### EXERCISE
Your task is to copy the data exactly while leaving out every picture.

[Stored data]
☆ ☆ ☆ ☆

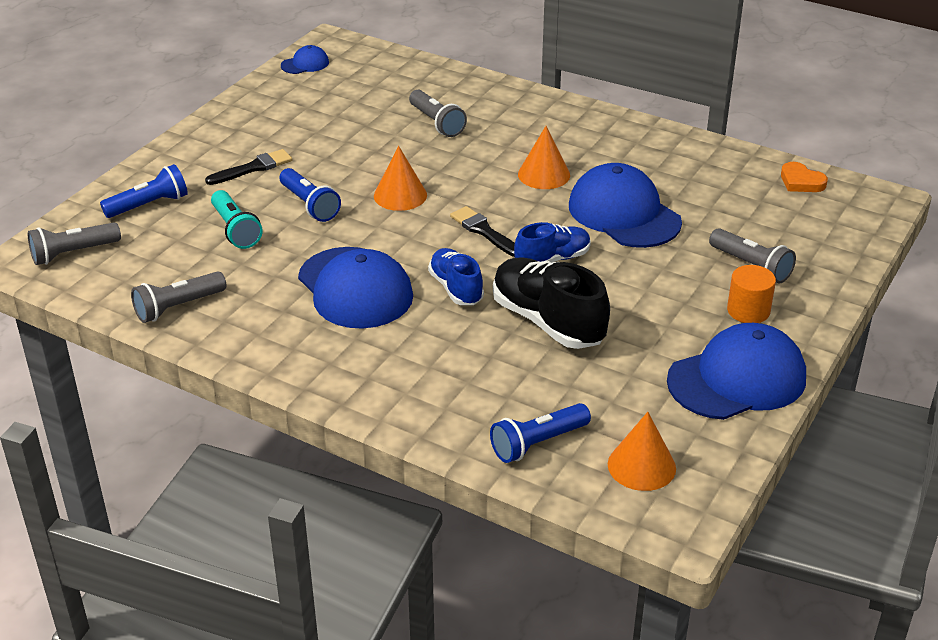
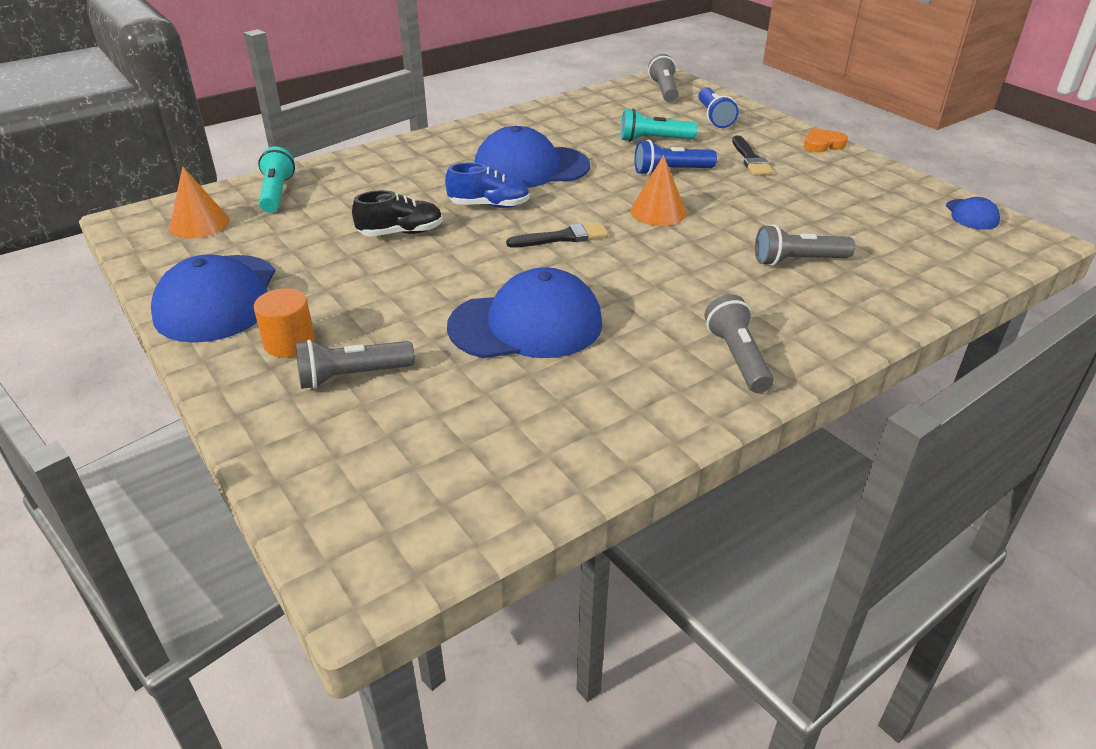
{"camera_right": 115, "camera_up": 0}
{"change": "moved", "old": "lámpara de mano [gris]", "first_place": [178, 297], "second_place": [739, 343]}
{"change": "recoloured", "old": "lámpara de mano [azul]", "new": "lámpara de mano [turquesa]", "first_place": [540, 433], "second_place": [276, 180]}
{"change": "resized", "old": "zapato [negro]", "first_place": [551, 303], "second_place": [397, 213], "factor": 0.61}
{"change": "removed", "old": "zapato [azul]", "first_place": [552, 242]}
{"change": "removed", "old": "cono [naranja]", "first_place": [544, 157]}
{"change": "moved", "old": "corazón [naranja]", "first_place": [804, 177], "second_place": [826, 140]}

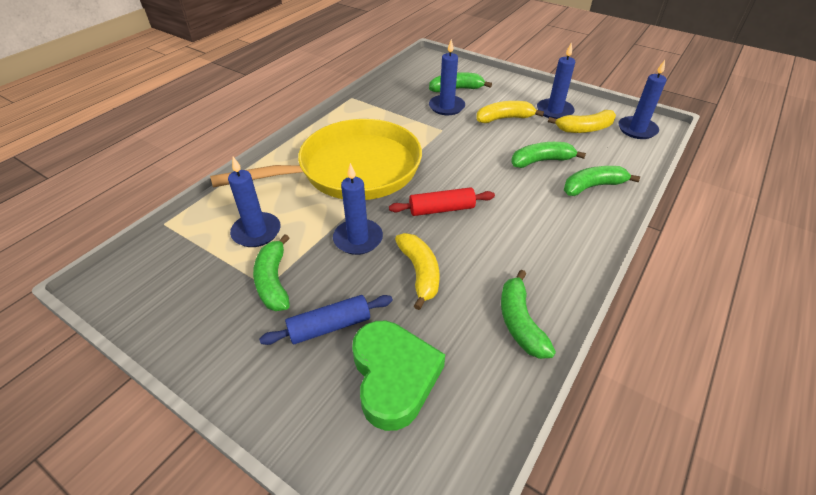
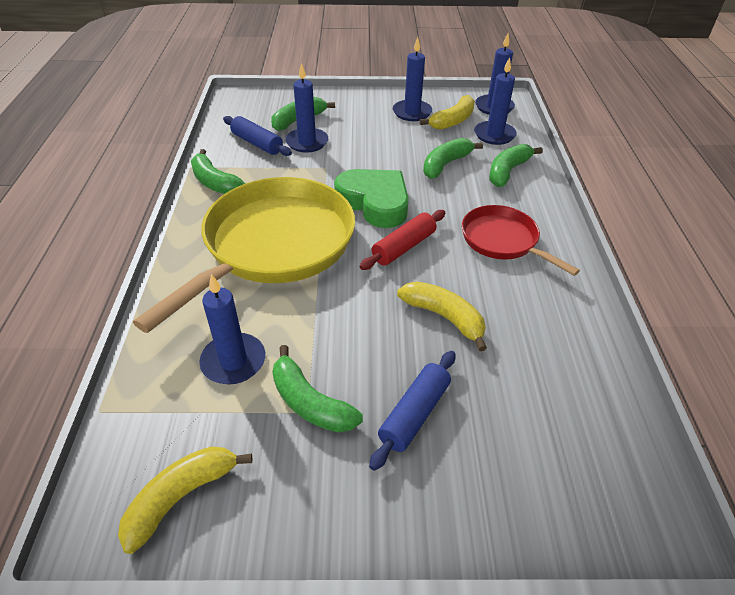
{"camera_right": -35, "camera_up": 0}
{"change": "moved", "old": "vela [azul]", "first_place": [358, 209], "second_place": [495, 101]}
{"change": "moved", "old": "corazón [verde]", "first_place": [398, 376], "second_place": [371, 198]}
{"change": "moved", "old": "plátano [amarillo]", "first_place": [510, 112], "second_place": [185, 500]}
{"change": "moved", "old": "plátano [verde]", "first_place": [528, 314], "second_place": [218, 171]}
{"change": "added", "new": "rodillo [azul]", "second_place": [257, 136]}
{"change": "added", "new": "sartén [rojo]", "second_place": [521, 240]}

☆ ☆ ☆ ☆

### EXERCISE RESPONSE
{"camera_right": 115, "camera_up": 0}
{"change": "moved", "old": "lámpara de mano [gris]", "first_place": [178, 297], "second_place": [739, 343]}
{"change": "recoloured", "old": "lámpara de mano [azul]", "new": "lámpara de mano [turquesa]", "first_place": [540, 433], "second_place": [276, 180]}
{"change": "resized", "old": "zapato [negro]", "first_place": [551, 303], "second_place": [397, 213], "factor": 0.61}
{"change": "removed", "old": "zapato [azul]", "first_place": [552, 242]}
{"change": "removed", "old": "cono [naranja]", "first_place": [544, 157]}
{"change": "moved", "old": "corazón [naranja]", "first_place": [804, 177], "second_place": [826, 140]}

{"camera_right": -35, "camera_up": 0}
{"change": "moved", "old": "vela [azul]", "first_place": [358, 209], "second_place": [495, 101]}
{"change": "moved", "old": "corazón [verde]", "first_place": [398, 376], "second_place": [371, 198]}
{"change": "moved", "old": "plátano [amarillo]", "first_place": [510, 112], "second_place": [185, 500]}
{"change": "moved", "old": "plátano [verde]", "first_place": [528, 314], "second_place": [218, 171]}
{"change": "added", "new": "rodillo [azul]", "second_place": [257, 136]}
{"change": "added", "new": "sartén [rojo]", "second_place": [521, 240]}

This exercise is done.